Without pictures, retype the following entries exactly.
# # # # # # #
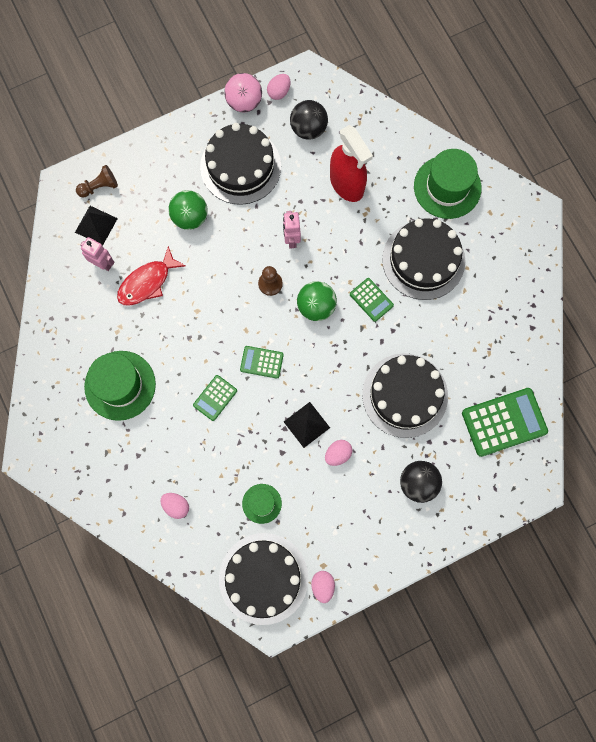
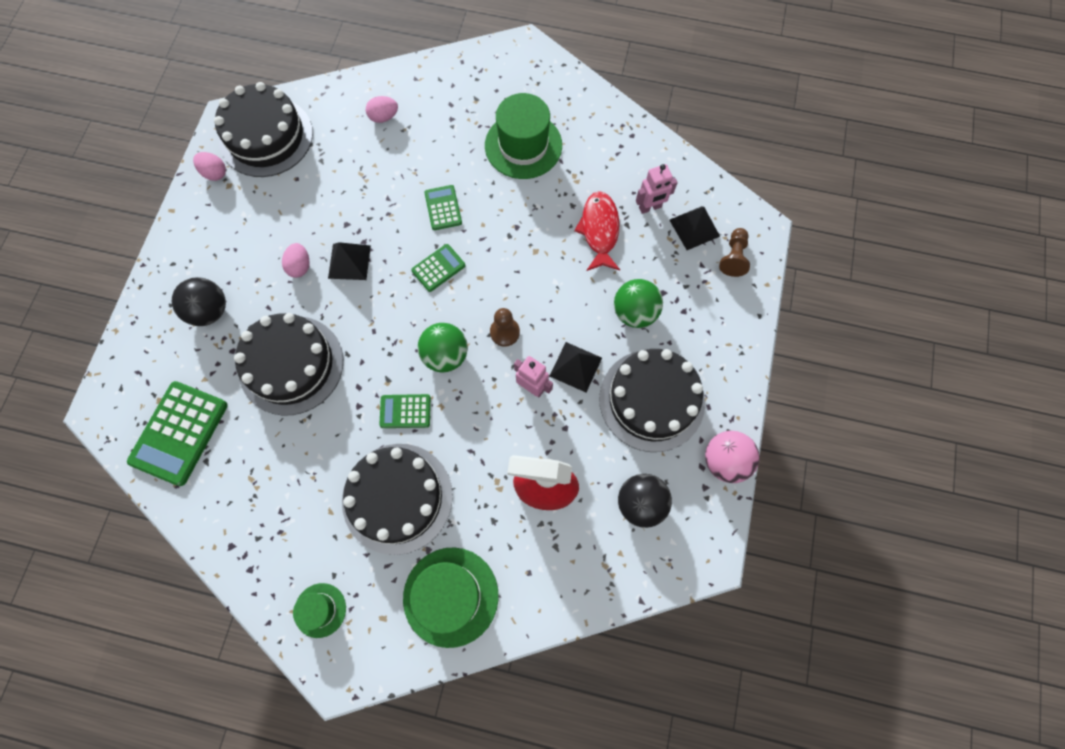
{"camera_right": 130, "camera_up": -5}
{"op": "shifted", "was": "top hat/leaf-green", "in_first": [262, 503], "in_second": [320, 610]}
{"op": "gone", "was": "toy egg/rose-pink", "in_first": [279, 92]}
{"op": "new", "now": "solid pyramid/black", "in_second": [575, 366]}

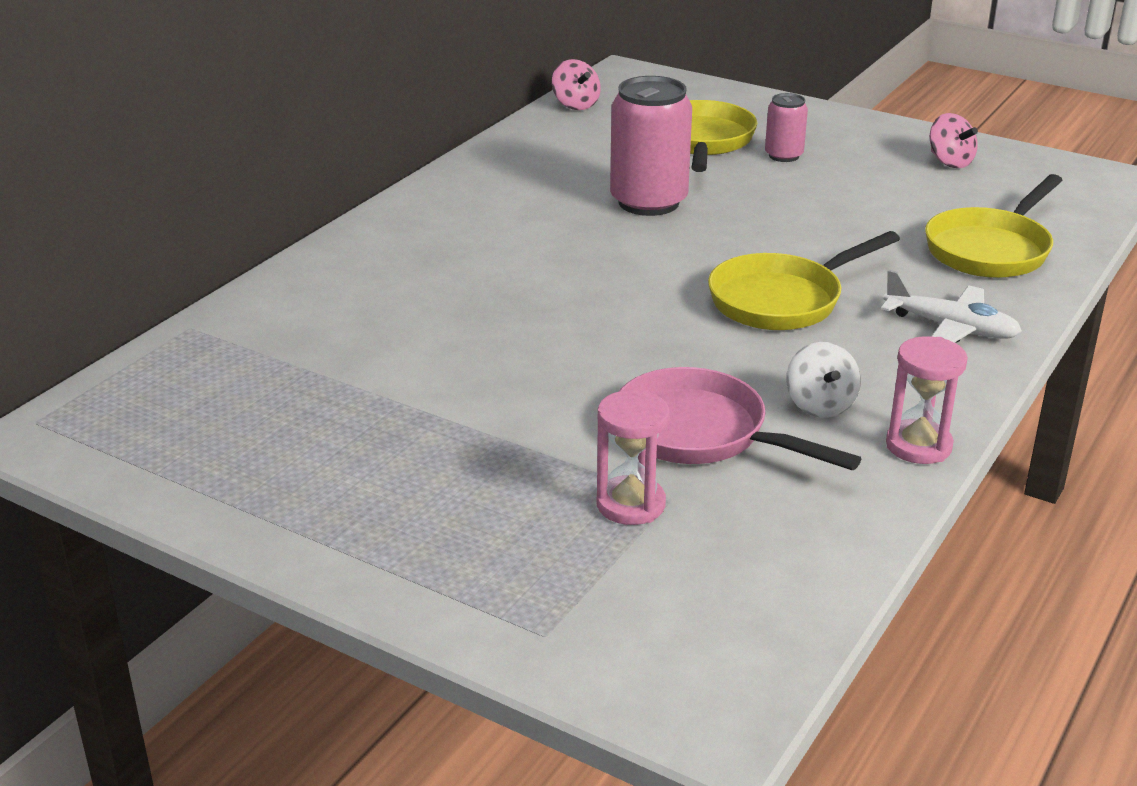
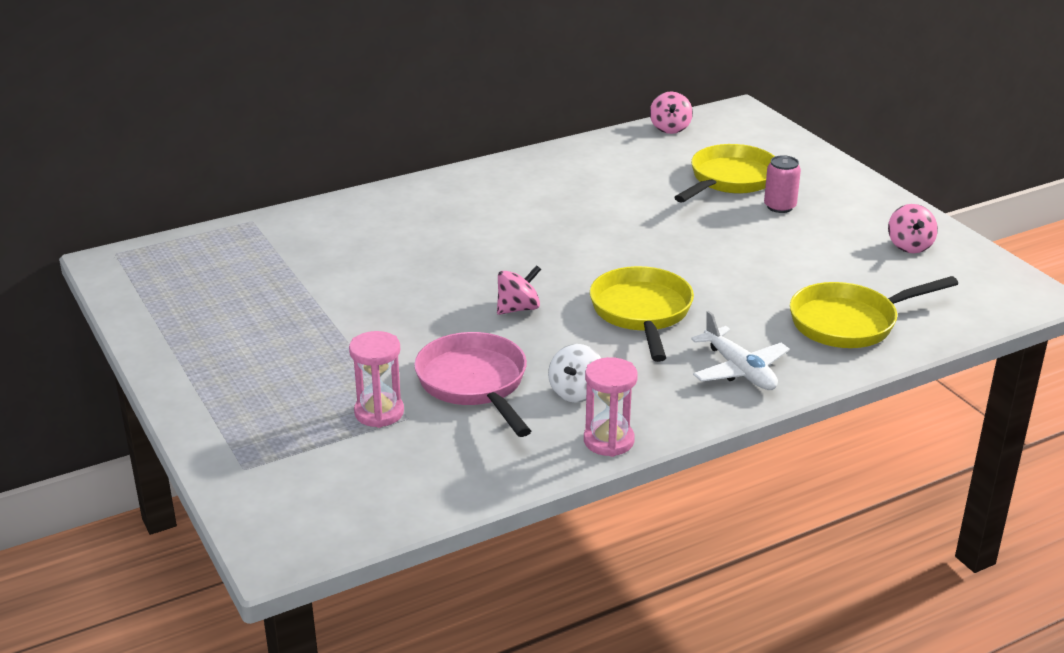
{"camera_right": 30, "camera_up": 0}
{"op": "gone", "was": "tin/rose-pink", "in_first": [648, 202]}
{"op": "rotated", "was": "skillet/bright yellow", "in_first": [782, 300], "in_second": [642, 313], "clockwise": 90}
{"op": "new", "now": "whirligig/rose-pink", "in_second": [518, 308]}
# # # # # # #
* Finished task *
{"camera_right": 130, "camera_up": -5}
{"op": "shifted", "was": "top hat/leaf-green", "in_first": [262, 503], "in_second": [320, 610]}
{"op": "gone", "was": "toy egg/rose-pink", "in_first": [279, 92]}
{"op": "new", "now": "solid pyramid/black", "in_second": [575, 366]}

{"camera_right": 30, "camera_up": 0}
{"op": "gone", "was": "tin/rose-pink", "in_first": [648, 202]}
{"op": "rotated", "was": "skillet/bright yellow", "in_first": [782, 300], "in_second": [642, 313], "clockwise": 90}
{"op": "new", "now": "whirligig/rose-pink", "in_second": [518, 308]}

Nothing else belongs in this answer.